WHAT IS REQUIRED
Count how many lines in the entries below hold the string "PROG", and respond with that number only.
___
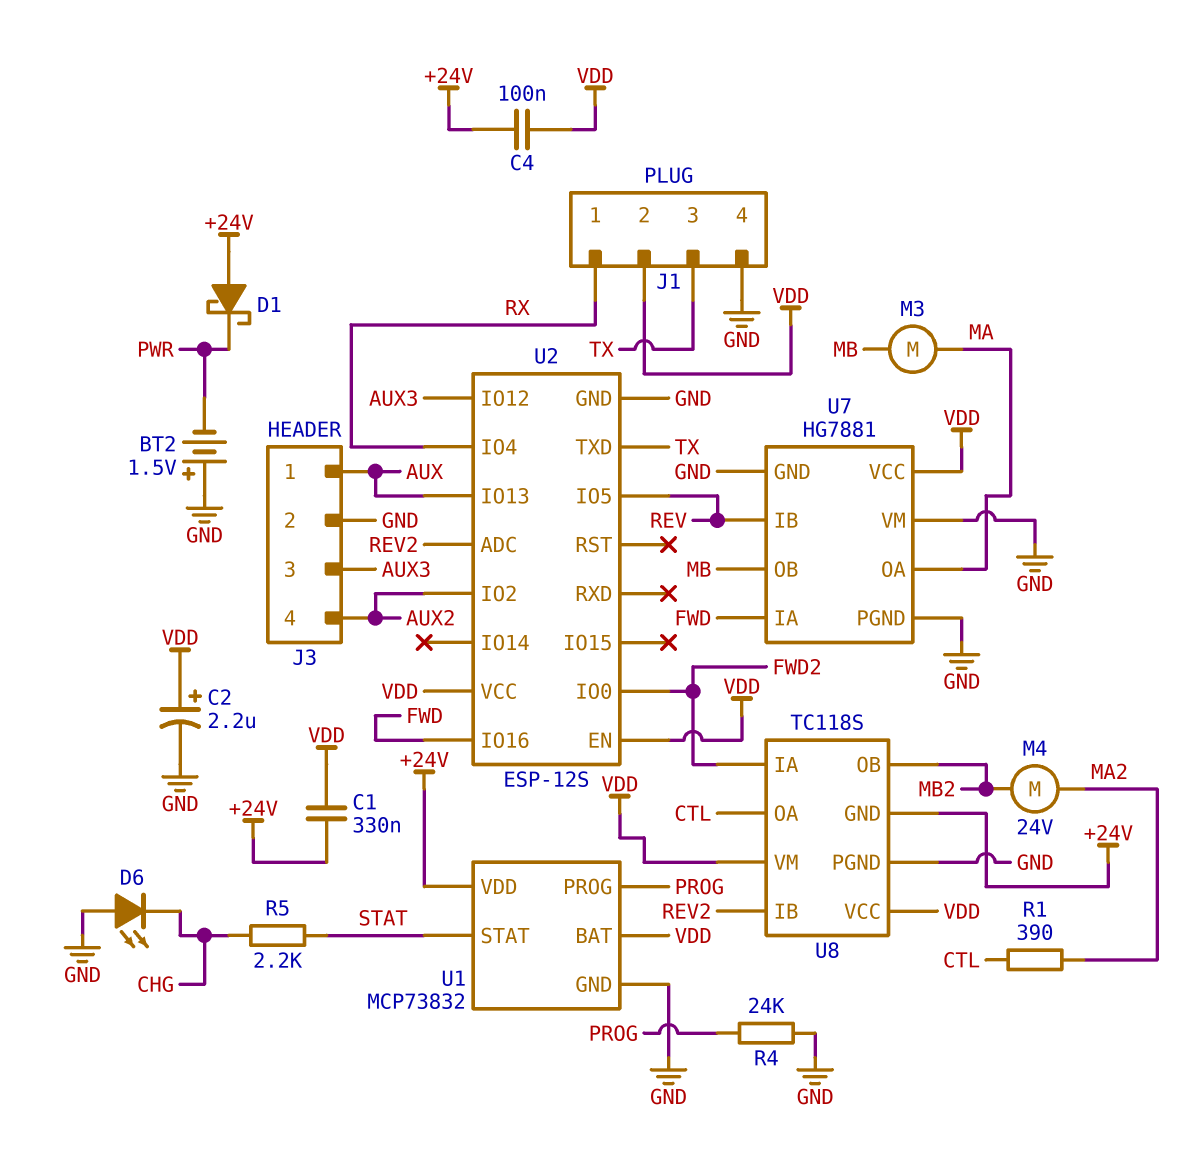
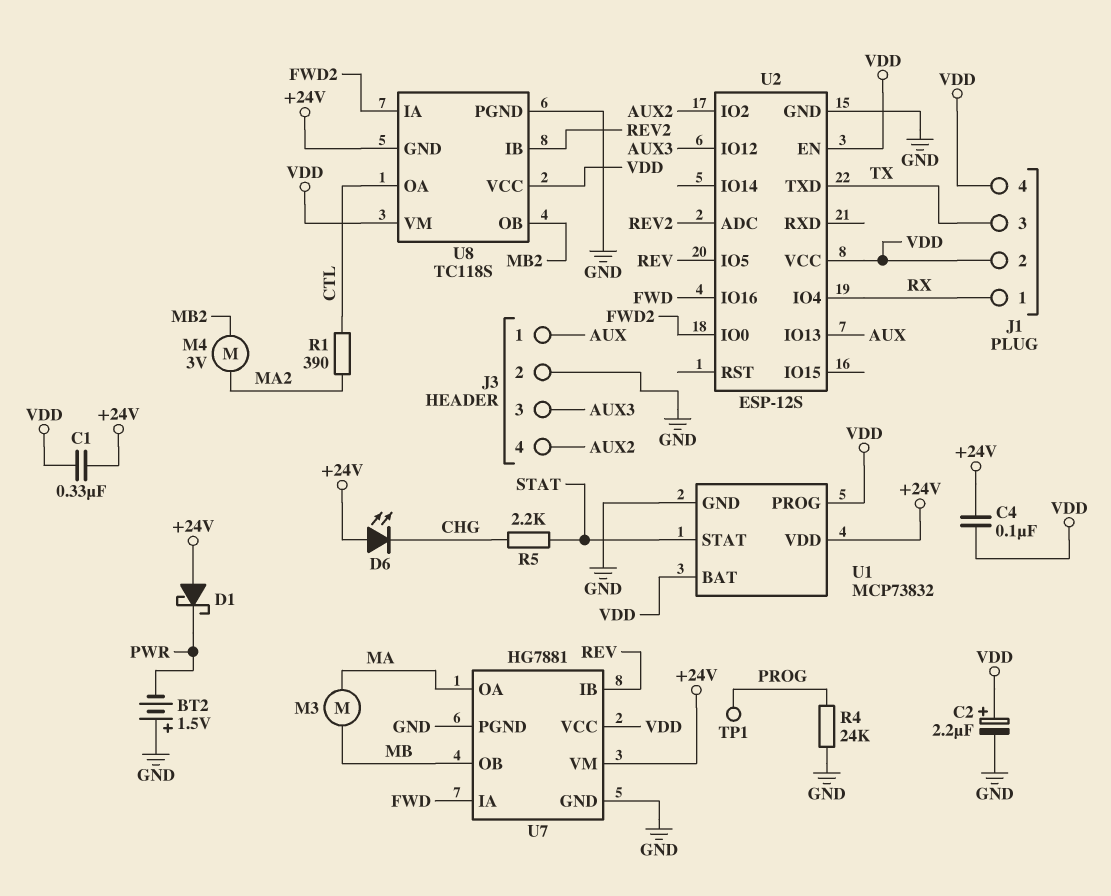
D6: LED (A GND, K CHG) -> LED (A +24V, K CHG)
J1 pin 4: GND -> VDD
M4: motor 24V (MA2, MB2) -> motor 3V (MA2, MB2)
TP1: none -> test point (PROG)
U1 pin PROG: PROG -> VDD
U7 pin VM: GND -> +24V

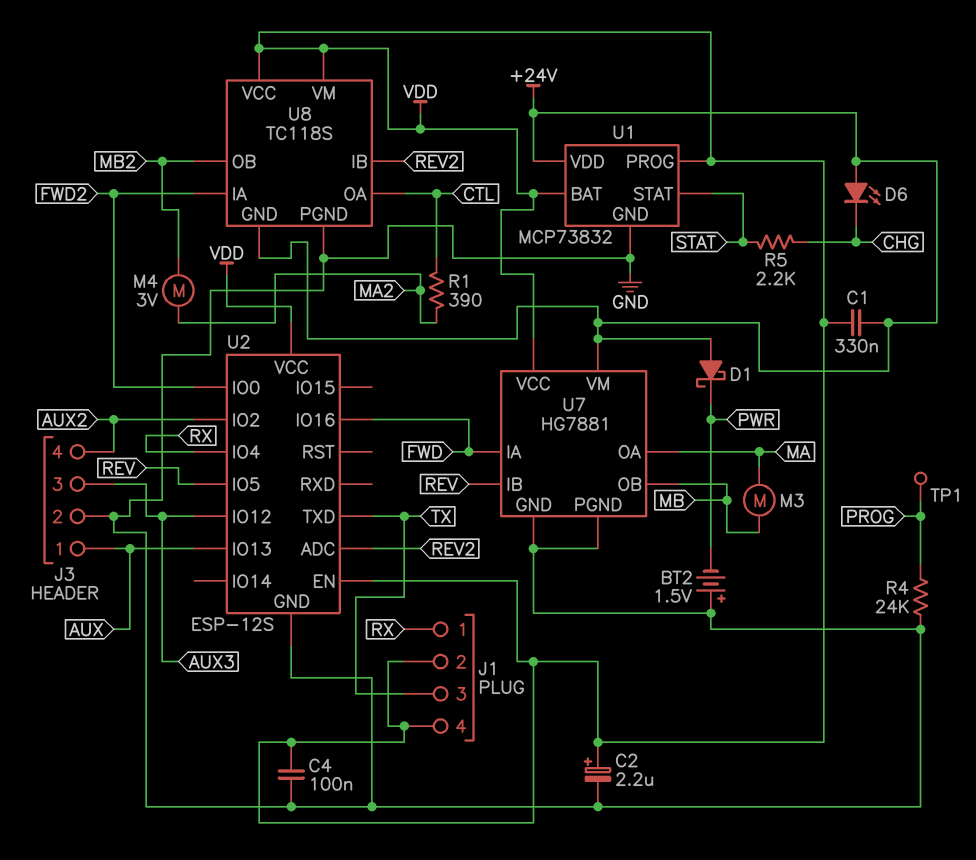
C4: 100nF (+24V, VDD) -> 100nF (GND, VDD)

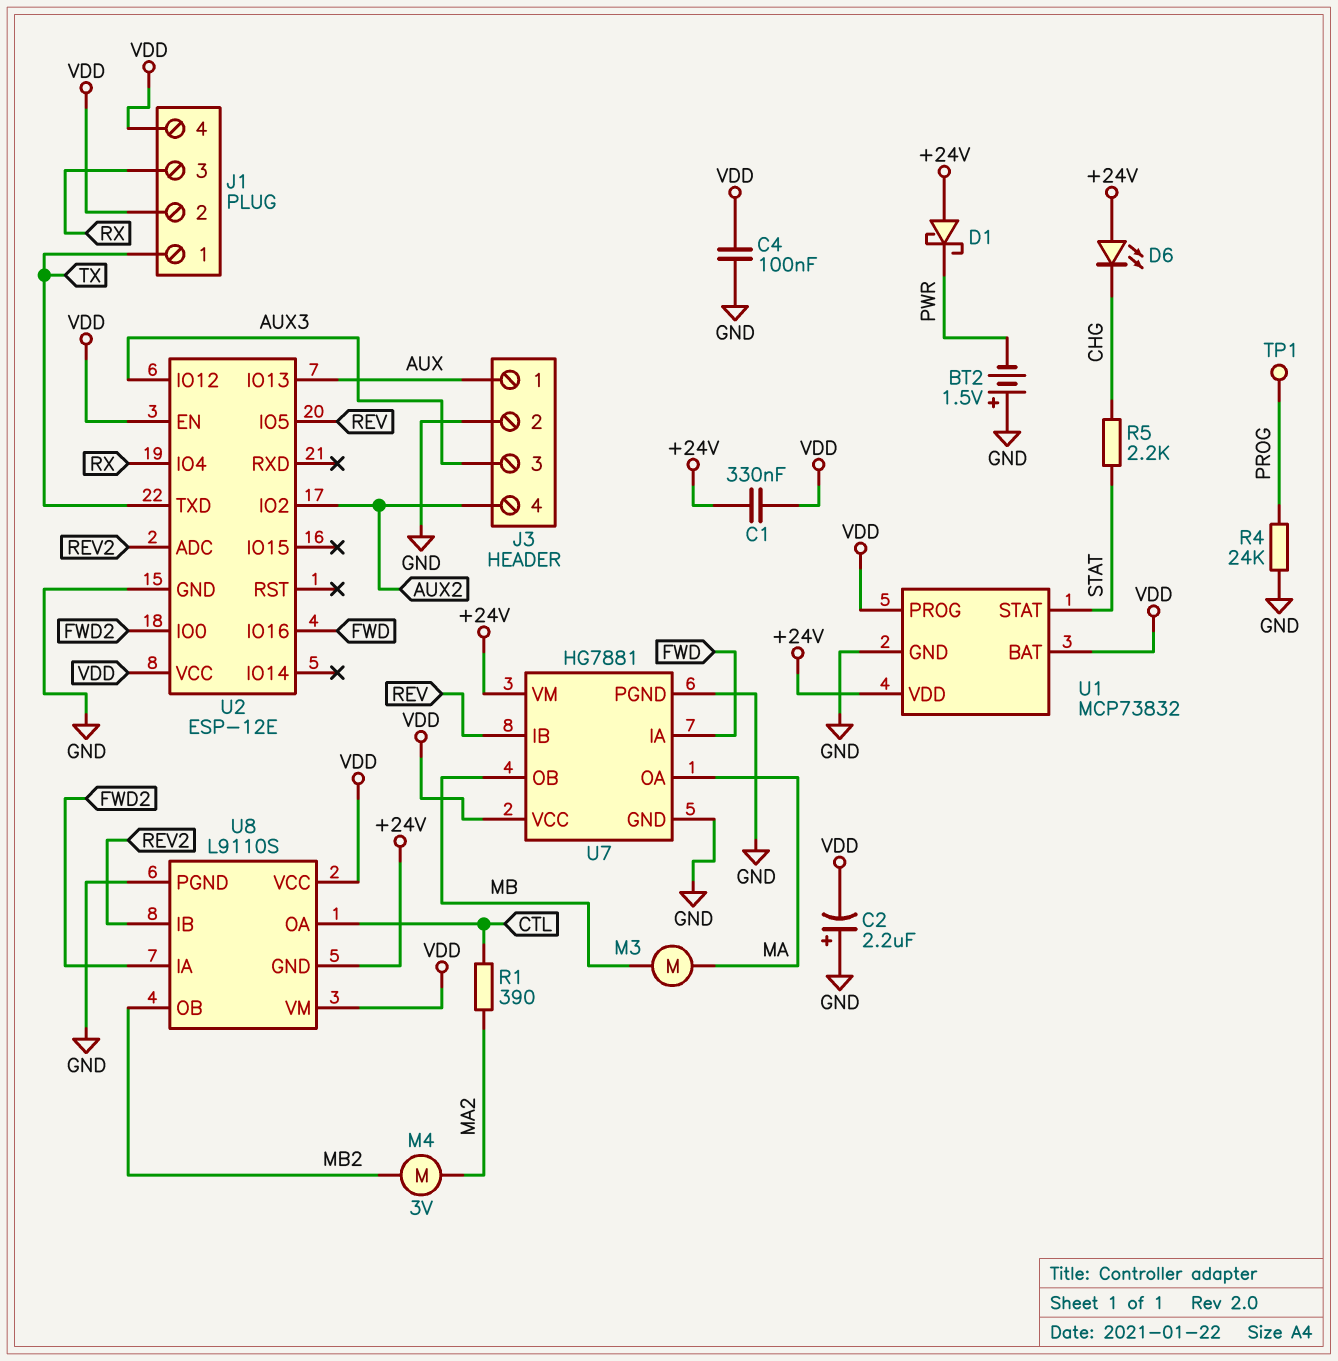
C2: 2.2uF (plus VDD, minus GND) -> 2.2uF (plus GND, minus VDD)
J1 pin 1: RX -> TX
J1 pin 3: TX -> RX
U2: ESP-12S -> ESP-12E
U8: TC118S -> L9110S

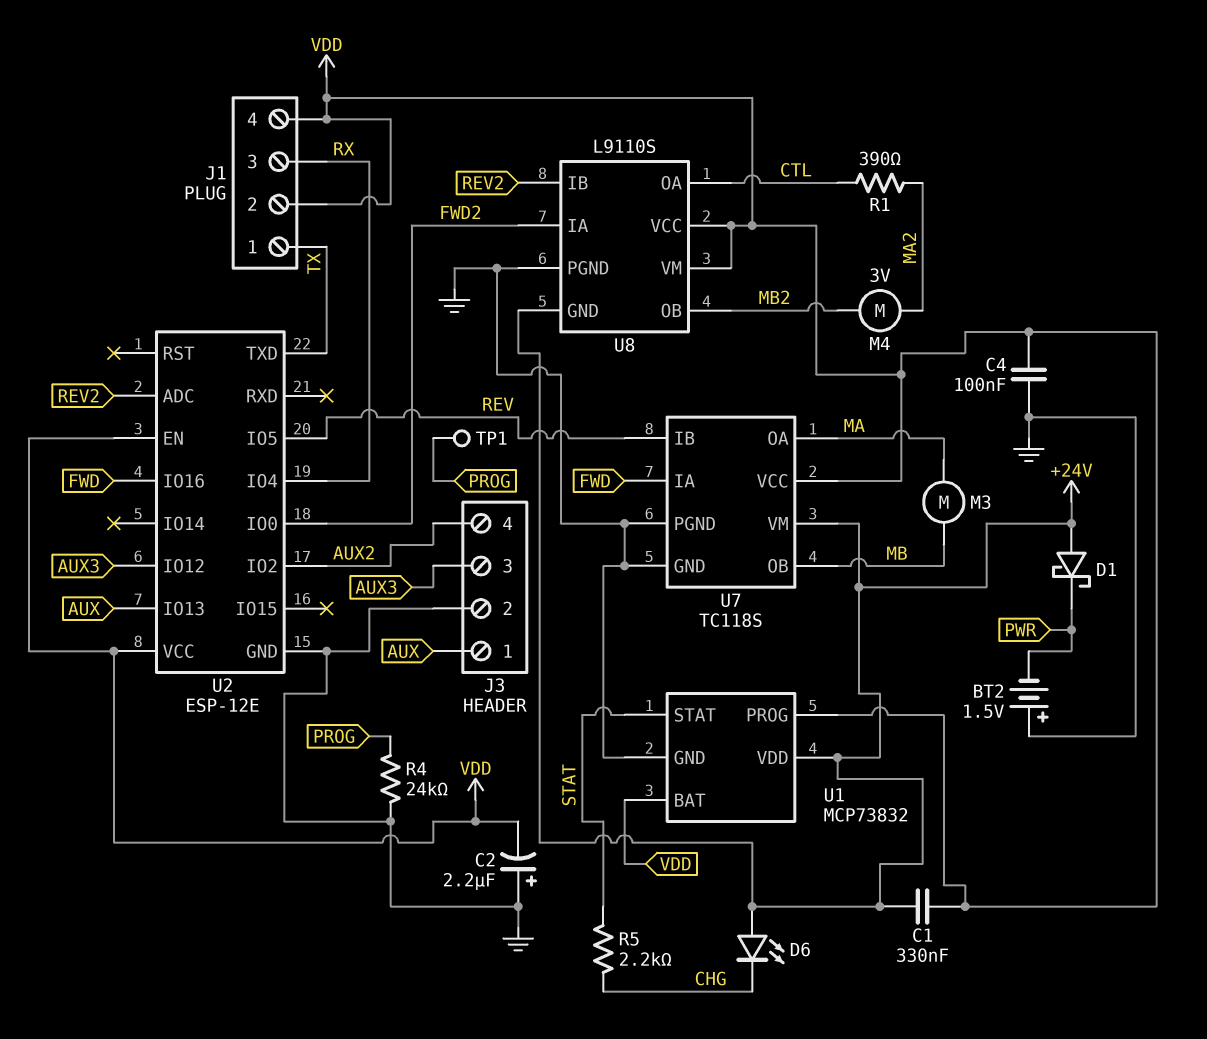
U7: HG7881 -> TC118S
___
RESPONSE AREA
2